• **Problem details**
Return the full listing character for character, without its pictures.

• **Supplied data**
------
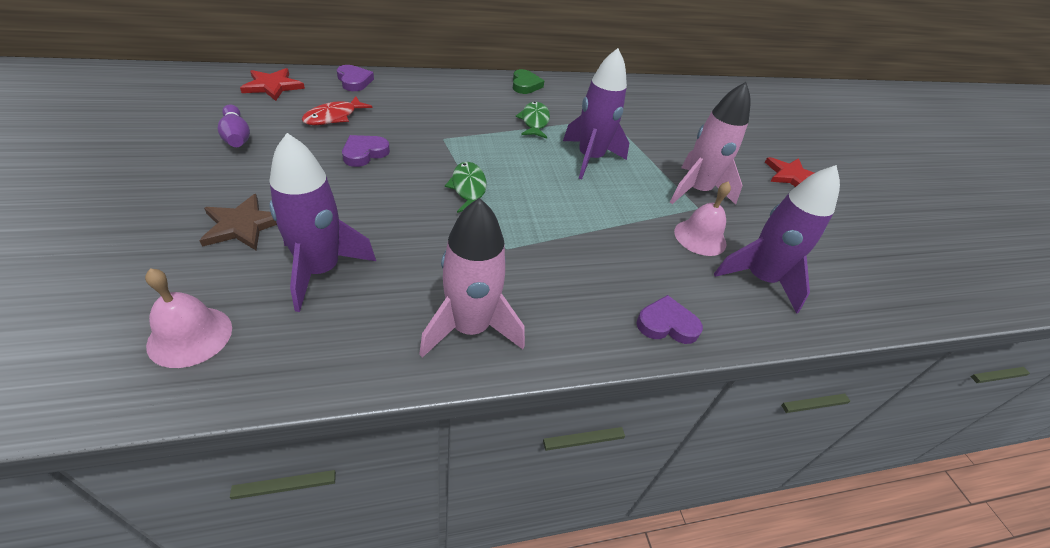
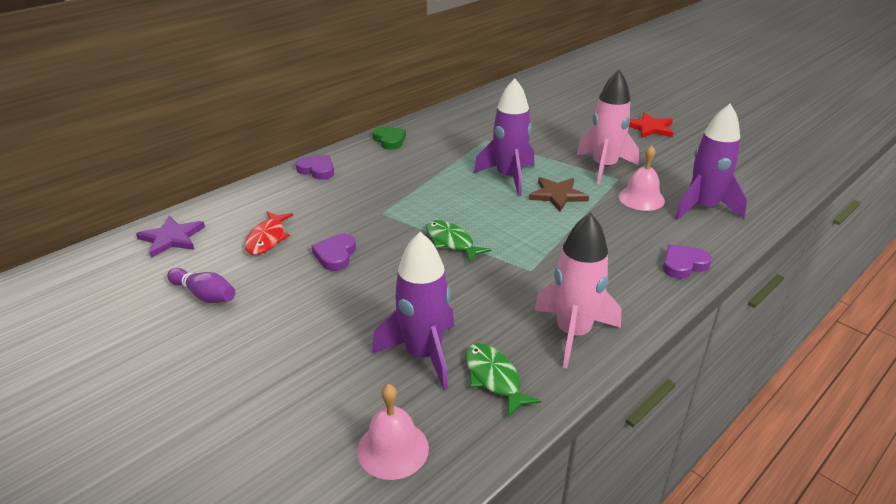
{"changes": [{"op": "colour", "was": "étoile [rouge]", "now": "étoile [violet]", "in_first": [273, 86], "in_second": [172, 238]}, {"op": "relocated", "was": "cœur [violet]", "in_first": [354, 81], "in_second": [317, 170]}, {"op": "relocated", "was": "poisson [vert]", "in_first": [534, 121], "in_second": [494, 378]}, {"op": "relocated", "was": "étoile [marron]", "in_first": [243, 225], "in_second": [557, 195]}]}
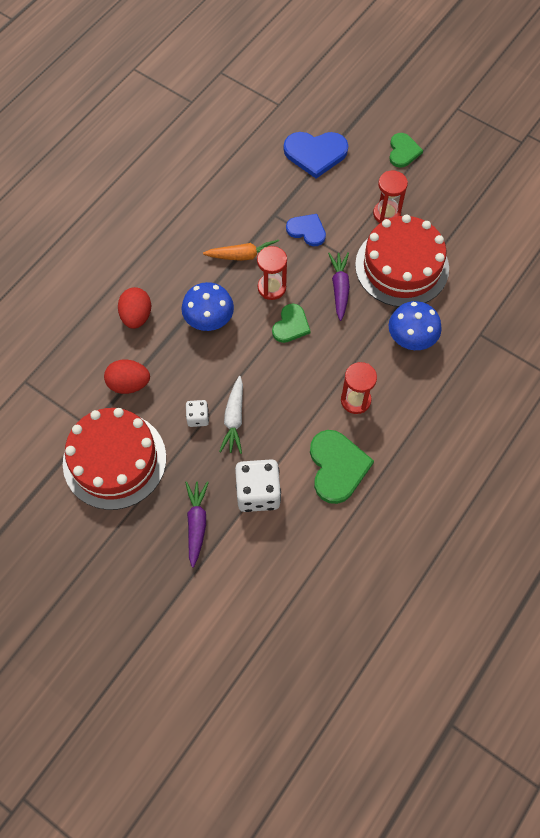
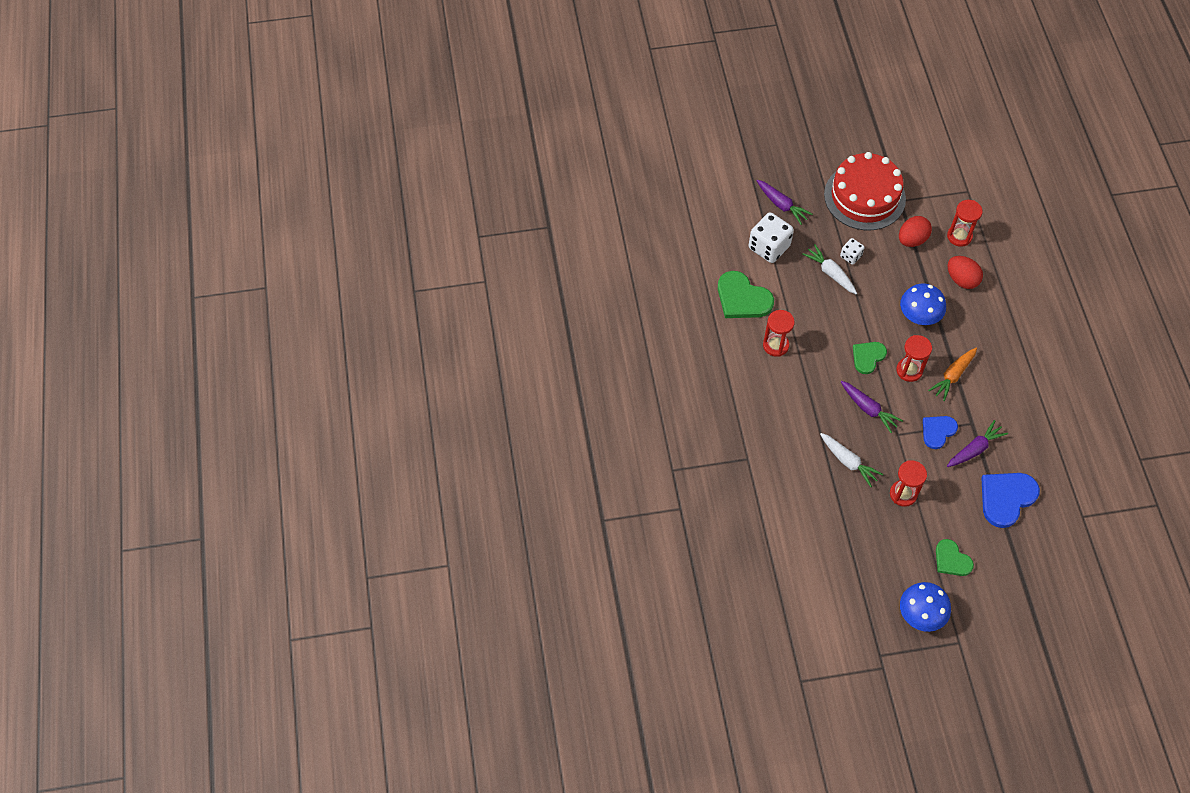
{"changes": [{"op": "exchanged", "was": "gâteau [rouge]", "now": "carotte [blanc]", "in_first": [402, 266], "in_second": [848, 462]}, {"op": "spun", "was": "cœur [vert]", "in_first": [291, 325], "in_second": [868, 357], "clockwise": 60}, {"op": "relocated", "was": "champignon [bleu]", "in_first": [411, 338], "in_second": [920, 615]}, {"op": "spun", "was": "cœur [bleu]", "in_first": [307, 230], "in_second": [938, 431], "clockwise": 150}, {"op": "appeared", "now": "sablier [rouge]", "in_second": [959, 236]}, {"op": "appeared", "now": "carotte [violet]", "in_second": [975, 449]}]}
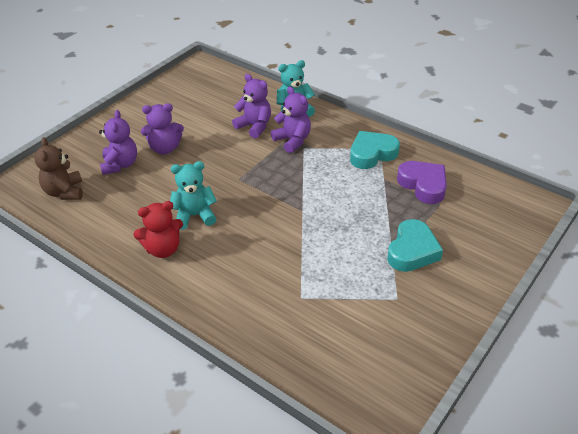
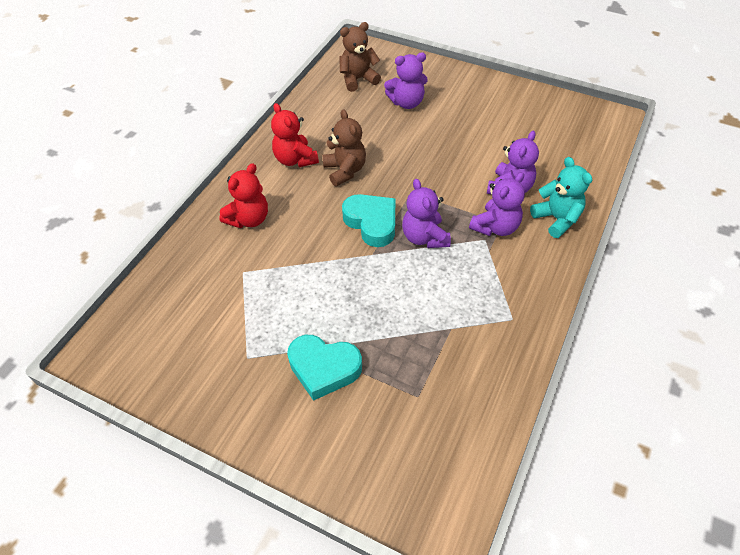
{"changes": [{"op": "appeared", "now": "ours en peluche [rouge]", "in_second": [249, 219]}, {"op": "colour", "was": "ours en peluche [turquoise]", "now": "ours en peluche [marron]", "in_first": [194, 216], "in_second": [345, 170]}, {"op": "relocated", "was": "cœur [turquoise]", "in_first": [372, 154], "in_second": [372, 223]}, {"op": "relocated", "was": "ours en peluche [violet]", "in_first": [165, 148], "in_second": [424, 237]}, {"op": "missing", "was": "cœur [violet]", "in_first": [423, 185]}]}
------
• **The completed task**
{"changes": [{"op": "colour", "was": "étoile [rouge]", "now": "étoile [violet]", "in_first": [273, 86], "in_second": [172, 238]}, {"op": "relocated", "was": "cœur [violet]", "in_first": [354, 81], "in_second": [317, 170]}, {"op": "relocated", "was": "poisson [vert]", "in_first": [534, 121], "in_second": [494, 378]}, {"op": "relocated", "was": "étoile [marron]", "in_first": [243, 225], "in_second": [557, 195]}]}
{"changes": [{"op": "exchanged", "was": "gâteau [rouge]", "now": "carotte [blanc]", "in_first": [402, 266], "in_second": [848, 462]}, {"op": "spun", "was": "cœur [vert]", "in_first": [291, 325], "in_second": [868, 357], "clockwise": 60}, {"op": "relocated", "was": "champignon [bleu]", "in_first": [411, 338], "in_second": [920, 615]}, {"op": "spun", "was": "cœur [bleu]", "in_first": [307, 230], "in_second": [938, 431], "clockwise": 150}, {"op": "appeared", "now": "sablier [rouge]", "in_second": [959, 236]}, {"op": "appeared", "now": "carotte [violet]", "in_second": [975, 449]}]}
{"changes": [{"op": "appeared", "now": "ours en peluche [rouge]", "in_second": [249, 219]}, {"op": "colour", "was": "ours en peluche [turquoise]", "now": "ours en peluche [marron]", "in_first": [194, 216], "in_second": [345, 170]}, {"op": "relocated", "was": "cœur [turquoise]", "in_first": [372, 154], "in_second": [372, 223]}, {"op": "relocated", "was": "ours en peluche [violet]", "in_first": [165, 148], "in_second": [424, 237]}, {"op": "missing", "was": "cœur [violet]", "in_first": [423, 185]}]}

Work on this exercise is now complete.